* [Supplied records]

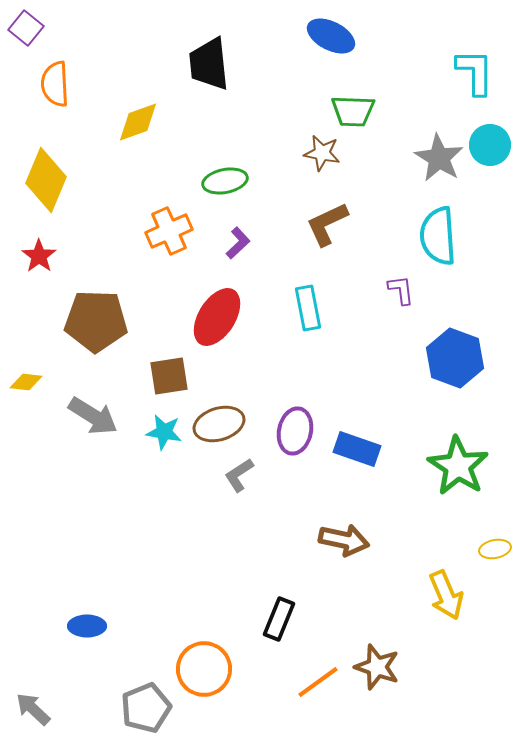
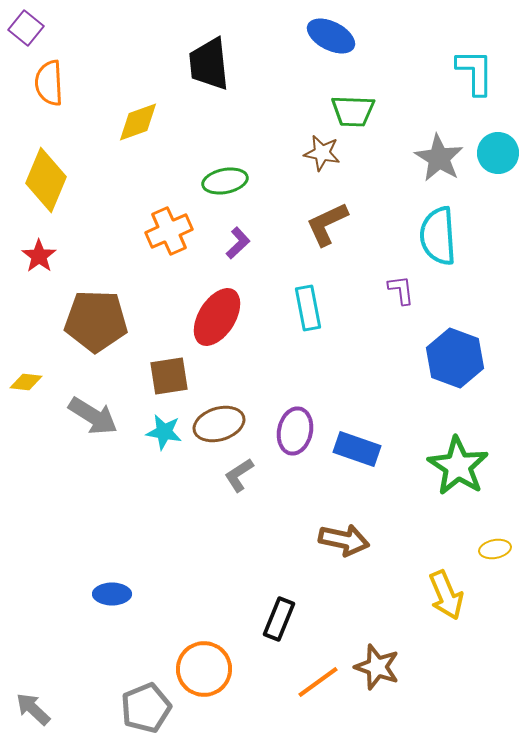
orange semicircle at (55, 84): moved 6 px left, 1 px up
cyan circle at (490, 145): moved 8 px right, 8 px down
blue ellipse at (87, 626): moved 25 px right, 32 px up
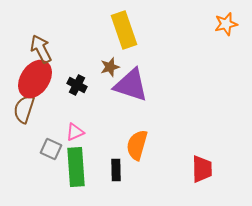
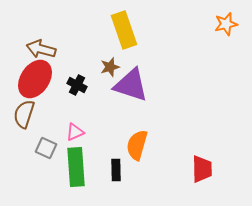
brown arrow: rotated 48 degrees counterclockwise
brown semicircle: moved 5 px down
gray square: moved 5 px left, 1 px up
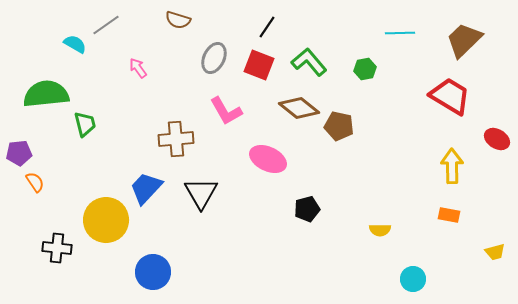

==

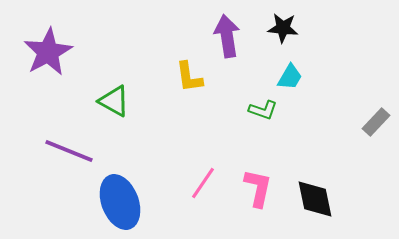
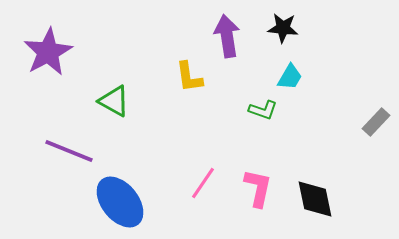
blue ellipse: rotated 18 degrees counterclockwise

* [To do] Going by the entries above, repeat exactly the lines that start at the line with "orange semicircle at" and go on through the line with "gray square: moved 5 px left, 1 px up". Pictures are not part of the copy.

* [Response area]
orange semicircle at (55, 84): moved 6 px left, 1 px up
cyan circle at (490, 145): moved 8 px right, 8 px down
blue ellipse at (87, 626): moved 25 px right, 32 px up
brown arrow: rotated 48 degrees counterclockwise
brown semicircle: moved 5 px down
gray square: moved 5 px left, 1 px up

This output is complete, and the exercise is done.